• Work request: Return all the data exactly, keeping the pictures out.

• Data section:
--------------------------------
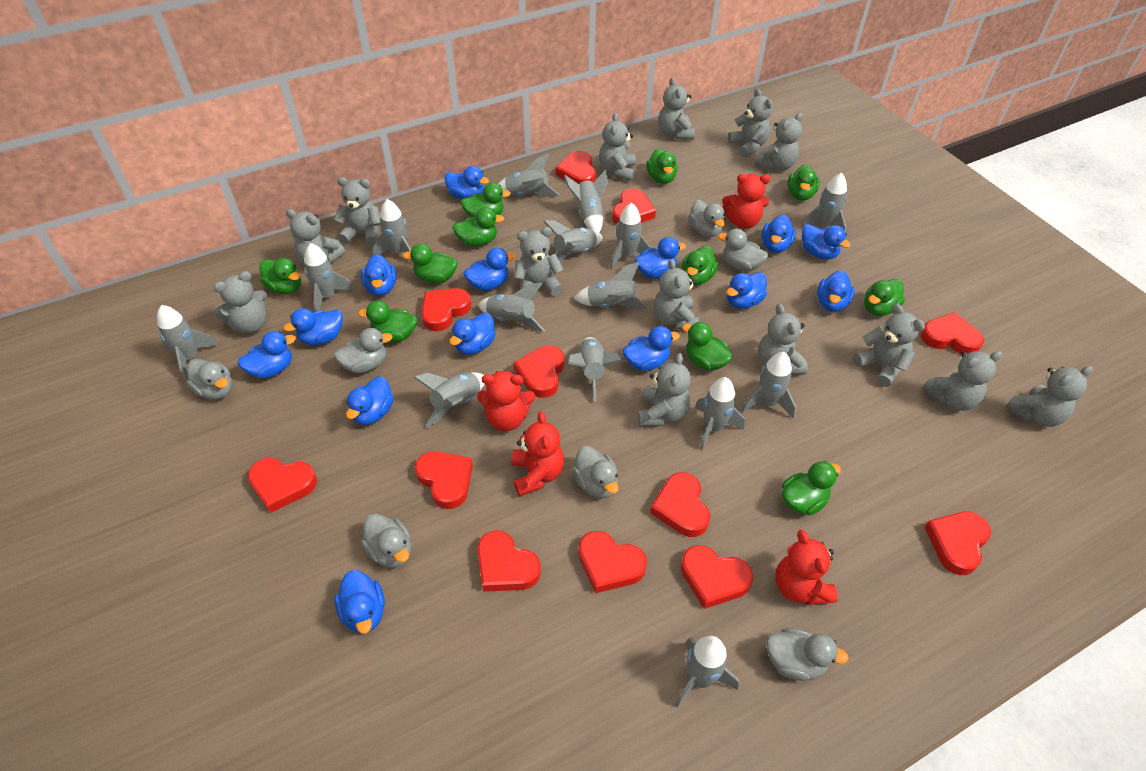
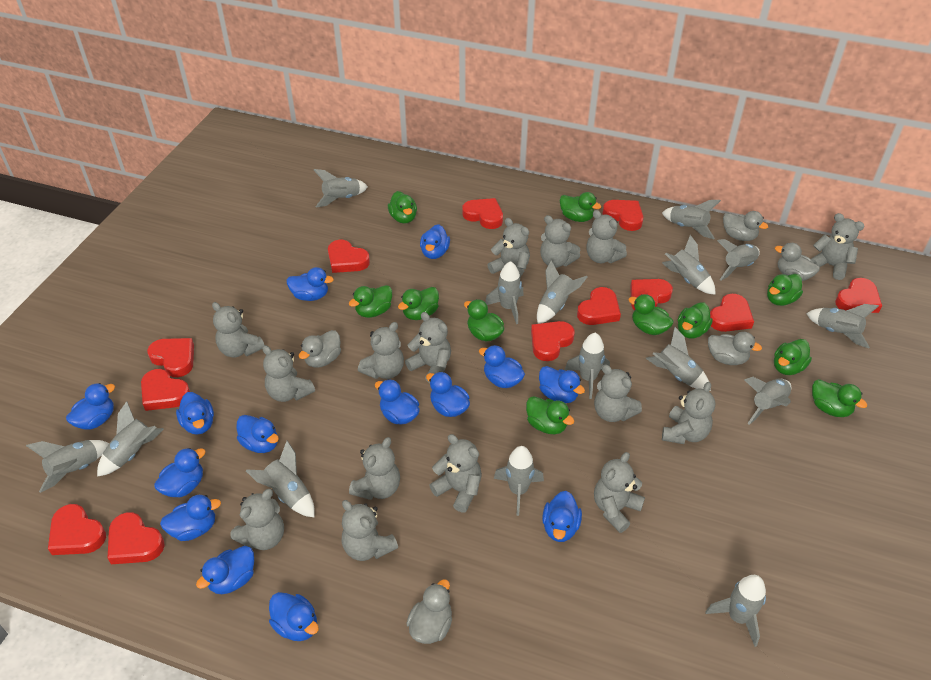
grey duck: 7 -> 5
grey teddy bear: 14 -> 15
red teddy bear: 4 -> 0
--------------------------------
• Problem solution:
grey duck: 7 -> 5
grey teddy bear: 14 -> 15
red teddy bear: 4 -> 0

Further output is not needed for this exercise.